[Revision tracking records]
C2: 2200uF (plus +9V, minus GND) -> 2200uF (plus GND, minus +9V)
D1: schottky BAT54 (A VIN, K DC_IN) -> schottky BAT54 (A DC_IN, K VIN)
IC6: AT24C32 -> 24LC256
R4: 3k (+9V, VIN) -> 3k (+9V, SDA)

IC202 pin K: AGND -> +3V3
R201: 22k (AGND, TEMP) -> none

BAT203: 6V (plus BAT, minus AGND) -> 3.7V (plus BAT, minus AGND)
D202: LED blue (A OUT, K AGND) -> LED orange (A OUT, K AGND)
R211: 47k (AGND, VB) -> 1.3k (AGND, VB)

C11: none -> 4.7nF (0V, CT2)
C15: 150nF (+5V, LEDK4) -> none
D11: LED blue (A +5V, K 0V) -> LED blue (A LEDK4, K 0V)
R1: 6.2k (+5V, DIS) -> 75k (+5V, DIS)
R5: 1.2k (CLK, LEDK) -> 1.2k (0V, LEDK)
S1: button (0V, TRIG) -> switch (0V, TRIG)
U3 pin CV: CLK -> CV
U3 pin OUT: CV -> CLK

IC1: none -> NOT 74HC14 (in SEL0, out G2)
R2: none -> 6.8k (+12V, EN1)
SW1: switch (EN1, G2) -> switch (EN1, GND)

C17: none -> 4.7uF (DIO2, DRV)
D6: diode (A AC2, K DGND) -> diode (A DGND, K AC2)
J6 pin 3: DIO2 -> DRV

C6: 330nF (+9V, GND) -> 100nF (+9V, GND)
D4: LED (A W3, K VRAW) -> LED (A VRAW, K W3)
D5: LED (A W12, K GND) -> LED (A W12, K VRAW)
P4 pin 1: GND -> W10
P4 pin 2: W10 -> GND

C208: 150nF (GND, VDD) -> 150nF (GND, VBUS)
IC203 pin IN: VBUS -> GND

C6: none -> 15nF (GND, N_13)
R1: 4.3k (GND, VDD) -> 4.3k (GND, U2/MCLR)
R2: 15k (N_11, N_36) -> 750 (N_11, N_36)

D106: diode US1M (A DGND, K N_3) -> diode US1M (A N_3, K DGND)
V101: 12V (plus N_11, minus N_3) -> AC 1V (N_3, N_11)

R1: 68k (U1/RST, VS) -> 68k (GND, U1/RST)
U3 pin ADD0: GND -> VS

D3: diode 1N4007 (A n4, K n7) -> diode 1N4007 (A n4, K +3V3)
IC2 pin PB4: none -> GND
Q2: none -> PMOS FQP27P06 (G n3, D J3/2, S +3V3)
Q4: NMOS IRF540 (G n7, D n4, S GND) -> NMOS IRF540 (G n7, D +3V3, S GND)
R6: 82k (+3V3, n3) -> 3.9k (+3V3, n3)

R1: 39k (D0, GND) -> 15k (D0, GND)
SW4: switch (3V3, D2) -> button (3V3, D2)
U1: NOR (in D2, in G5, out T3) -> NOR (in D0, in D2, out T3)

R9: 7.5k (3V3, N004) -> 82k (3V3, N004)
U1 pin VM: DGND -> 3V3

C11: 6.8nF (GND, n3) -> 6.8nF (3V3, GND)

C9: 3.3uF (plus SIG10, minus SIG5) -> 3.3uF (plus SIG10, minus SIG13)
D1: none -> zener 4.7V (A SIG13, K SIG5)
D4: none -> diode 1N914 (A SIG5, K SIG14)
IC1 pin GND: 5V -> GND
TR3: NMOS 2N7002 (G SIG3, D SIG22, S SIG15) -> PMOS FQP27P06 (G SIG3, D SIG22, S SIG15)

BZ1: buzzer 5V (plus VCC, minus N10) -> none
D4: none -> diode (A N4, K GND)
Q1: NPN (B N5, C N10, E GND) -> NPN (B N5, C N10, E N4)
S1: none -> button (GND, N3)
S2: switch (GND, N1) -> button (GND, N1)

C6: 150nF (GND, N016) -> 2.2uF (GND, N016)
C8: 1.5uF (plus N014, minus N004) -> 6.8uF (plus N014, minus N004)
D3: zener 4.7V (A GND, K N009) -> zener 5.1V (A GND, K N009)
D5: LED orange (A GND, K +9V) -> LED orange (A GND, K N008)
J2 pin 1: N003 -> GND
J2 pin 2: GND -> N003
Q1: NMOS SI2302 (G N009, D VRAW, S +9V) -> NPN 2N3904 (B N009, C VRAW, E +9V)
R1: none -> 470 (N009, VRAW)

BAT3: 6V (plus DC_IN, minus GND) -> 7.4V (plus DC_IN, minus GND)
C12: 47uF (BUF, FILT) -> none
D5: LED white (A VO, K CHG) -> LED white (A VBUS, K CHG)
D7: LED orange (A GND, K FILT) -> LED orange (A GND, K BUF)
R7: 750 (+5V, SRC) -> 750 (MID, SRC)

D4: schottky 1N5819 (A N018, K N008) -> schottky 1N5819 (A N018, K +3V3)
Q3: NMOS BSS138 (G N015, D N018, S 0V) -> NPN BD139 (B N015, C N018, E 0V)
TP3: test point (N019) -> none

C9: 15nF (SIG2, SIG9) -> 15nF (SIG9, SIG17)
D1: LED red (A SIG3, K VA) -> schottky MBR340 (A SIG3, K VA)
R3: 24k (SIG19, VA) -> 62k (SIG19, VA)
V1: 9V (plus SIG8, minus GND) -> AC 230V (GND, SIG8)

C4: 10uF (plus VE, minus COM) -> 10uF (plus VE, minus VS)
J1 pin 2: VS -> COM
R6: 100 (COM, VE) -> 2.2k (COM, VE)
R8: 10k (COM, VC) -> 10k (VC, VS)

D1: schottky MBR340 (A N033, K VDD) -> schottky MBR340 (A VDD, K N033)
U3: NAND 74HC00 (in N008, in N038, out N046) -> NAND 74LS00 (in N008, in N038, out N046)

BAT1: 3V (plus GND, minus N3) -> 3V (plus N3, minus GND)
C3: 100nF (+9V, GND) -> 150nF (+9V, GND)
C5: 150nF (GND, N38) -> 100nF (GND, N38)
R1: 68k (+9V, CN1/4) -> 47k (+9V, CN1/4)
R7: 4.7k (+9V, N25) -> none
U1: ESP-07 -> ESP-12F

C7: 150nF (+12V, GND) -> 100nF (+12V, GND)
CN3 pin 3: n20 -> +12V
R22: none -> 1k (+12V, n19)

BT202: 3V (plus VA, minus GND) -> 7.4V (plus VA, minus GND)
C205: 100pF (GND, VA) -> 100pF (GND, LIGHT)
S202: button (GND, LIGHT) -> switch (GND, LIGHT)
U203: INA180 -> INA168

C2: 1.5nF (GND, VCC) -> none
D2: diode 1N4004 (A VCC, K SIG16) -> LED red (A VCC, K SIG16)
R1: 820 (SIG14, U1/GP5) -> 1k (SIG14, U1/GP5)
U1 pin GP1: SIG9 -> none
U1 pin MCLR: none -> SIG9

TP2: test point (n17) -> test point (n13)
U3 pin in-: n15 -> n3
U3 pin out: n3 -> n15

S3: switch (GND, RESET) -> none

What you will do: Retype the data shown above so that each line matches the original.

Result below:
C2: 2200uF (plus +9V, minus GND) -> 2200uF (plus GND, minus +9V)
D1: schottky BAT54 (A VIN, K DC_IN) -> schottky BAT54 (A DC_IN, K VIN)
IC6: AT24C32 -> 24LC256
R4: 3k (+9V, VIN) -> 3k (+9V, SDA)

IC202 pin K: AGND -> +3V3
R201: 22k (AGND, TEMP) -> none

BAT203: 6V (plus BAT, minus AGND) -> 3.7V (plus BAT, minus AGND)
D202: LED blue (A OUT, K AGND) -> LED orange (A OUT, K AGND)
R211: 47k (AGND, VB) -> 1.3k (AGND, VB)

C11: none -> 4.7nF (0V, CT2)
C15: 150nF (+5V, LEDK4) -> none
D11: LED blue (A +5V, K 0V) -> LED blue (A LEDK4, K 0V)
R1: 6.2k (+5V, DIS) -> 75k (+5V, DIS)
R5: 1.2k (CLK, LEDK) -> 1.2k (0V, LEDK)
S1: button (0V, TRIG) -> switch (0V, TRIG)
U3 pin CV: CLK -> CV
U3 pin OUT: CV -> CLK

IC1: none -> NOT 74HC14 (in SEL0, out G2)
R2: none -> 6.8k (+12V, EN1)
SW1: switch (EN1, G2) -> switch (EN1, GND)

C17: none -> 4.7uF (DIO2, DRV)
D6: diode (A AC2, K DGND) -> diode (A DGND, K AC2)
J6 pin 3: DIO2 -> DRV

C6: 330nF (+9V, GND) -> 100nF (+9V, GND)
D4: LED (A W3, K VRAW) -> LED (A VRAW, K W3)
D5: LED (A W12, K GND) -> LED (A W12, K VRAW)
P4 pin 1: GND -> W10
P4 pin 2: W10 -> GND

C208: 150nF (GND, VDD) -> 150nF (GND, VBUS)
IC203 pin IN: VBUS -> GND

C6: none -> 15nF (GND, N_13)
R1: 4.3k (GND, VDD) -> 4.3k (GND, U2/MCLR)
R2: 15k (N_11, N_36) -> 750 (N_11, N_36)

D106: diode US1M (A DGND, K N_3) -> diode US1M (A N_3, K DGND)
V101: 12V (plus N_11, minus N_3) -> AC 1V (N_3, N_11)

R1: 68k (U1/RST, VS) -> 68k (GND, U1/RST)
U3 pin ADD0: GND -> VS

D3: diode 1N4007 (A n4, K n7) -> diode 1N4007 (A n4, K +3V3)
IC2 pin PB4: none -> GND
Q2: none -> PMOS FQP27P06 (G n3, D J3/2, S +3V3)
Q4: NMOS IRF540 (G n7, D n4, S GND) -> NMOS IRF540 (G n7, D +3V3, S GND)
R6: 82k (+3V3, n3) -> 3.9k (+3V3, n3)

R1: 39k (D0, GND) -> 15k (D0, GND)
SW4: switch (3V3, D2) -> button (3V3, D2)
U1: NOR (in D2, in G5, out T3) -> NOR (in D0, in D2, out T3)

R9: 7.5k (3V3, N004) -> 82k (3V3, N004)
U1 pin VM: DGND -> 3V3

C11: 6.8nF (GND, n3) -> 6.8nF (3V3, GND)

C9: 3.3uF (plus SIG10, minus SIG5) -> 3.3uF (plus SIG10, minus SIG13)
D1: none -> zener 4.7V (A SIG13, K SIG5)
D4: none -> diode 1N914 (A SIG5, K SIG14)
IC1 pin GND: 5V -> GND
TR3: NMOS 2N7002 (G SIG3, D SIG22, S SIG15) -> PMOS FQP27P06 (G SIG3, D SIG22, S SIG15)

BZ1: buzzer 5V (plus VCC, minus N10) -> none
D4: none -> diode (A N4, K GND)
Q1: NPN (B N5, C N10, E GND) -> NPN (B N5, C N10, E N4)
S1: none -> button (GND, N3)
S2: switch (GND, N1) -> button (GND, N1)

C6: 150nF (GND, N016) -> 2.2uF (GND, N016)
C8: 1.5uF (plus N014, minus N004) -> 6.8uF (plus N014, minus N004)
D3: zener 4.7V (A GND, K N009) -> zener 5.1V (A GND, K N009)
D5: LED orange (A GND, K +9V) -> LED orange (A GND, K N008)
J2 pin 1: N003 -> GND
J2 pin 2: GND -> N003
Q1: NMOS SI2302 (G N009, D VRAW, S +9V) -> NPN 2N3904 (B N009, C VRAW, E +9V)
R1: none -> 470 (N009, VRAW)

BAT3: 6V (plus DC_IN, minus GND) -> 7.4V (plus DC_IN, minus GND)
C12: 47uF (BUF, FILT) -> none
D5: LED white (A VO, K CHG) -> LED white (A VBUS, K CHG)
D7: LED orange (A GND, K FILT) -> LED orange (A GND, K BUF)
R7: 750 (+5V, SRC) -> 750 (MID, SRC)

D4: schottky 1N5819 (A N018, K N008) -> schottky 1N5819 (A N018, K +3V3)
Q3: NMOS BSS138 (G N015, D N018, S 0V) -> NPN BD139 (B N015, C N018, E 0V)
TP3: test point (N019) -> none

C9: 15nF (SIG2, SIG9) -> 15nF (SIG9, SIG17)
D1: LED red (A SIG3, K VA) -> schottky MBR340 (A SIG3, K VA)
R3: 24k (SIG19, VA) -> 62k (SIG19, VA)
V1: 9V (plus SIG8, minus GND) -> AC 230V (GND, SIG8)

C4: 10uF (plus VE, minus COM) -> 10uF (plus VE, minus VS)
J1 pin 2: VS -> COM
R6: 100 (COM, VE) -> 2.2k (COM, VE)
R8: 10k (COM, VC) -> 10k (VC, VS)

D1: schottky MBR340 (A N033, K VDD) -> schottky MBR340 (A VDD, K N033)
U3: NAND 74HC00 (in N008, in N038, out N046) -> NAND 74LS00 (in N008, in N038, out N046)

BAT1: 3V (plus GND, minus N3) -> 3V (plus N3, minus GND)
C3: 100nF (+9V, GND) -> 150nF (+9V, GND)
C5: 150nF (GND, N38) -> 100nF (GND, N38)
R1: 68k (+9V, CN1/4) -> 47k (+9V, CN1/4)
R7: 4.7k (+9V, N25) -> none
U1: ESP-07 -> ESP-12F

C7: 150nF (+12V, GND) -> 100nF (+12V, GND)
CN3 pin 3: n20 -> +12V
R22: none -> 1k (+12V, n19)

BT202: 3V (plus VA, minus GND) -> 7.4V (plus VA, minus GND)
C205: 100pF (GND, VA) -> 100pF (GND, LIGHT)
S202: button (GND, LIGHT) -> switch (GND, LIGHT)
U203: INA180 -> INA168

C2: 1.5nF (GND, VCC) -> none
D2: diode 1N4004 (A VCC, K SIG16) -> LED red (A VCC, K SIG16)
R1: 820 (SIG14, U1/GP5) -> 1k (SIG14, U1/GP5)
U1 pin GP1: SIG9 -> none
U1 pin MCLR: none -> SIG9

TP2: test point (n17) -> test point (n13)
U3 pin in-: n15 -> n3
U3 pin out: n3 -> n15

S3: switch (GND, RESET) -> none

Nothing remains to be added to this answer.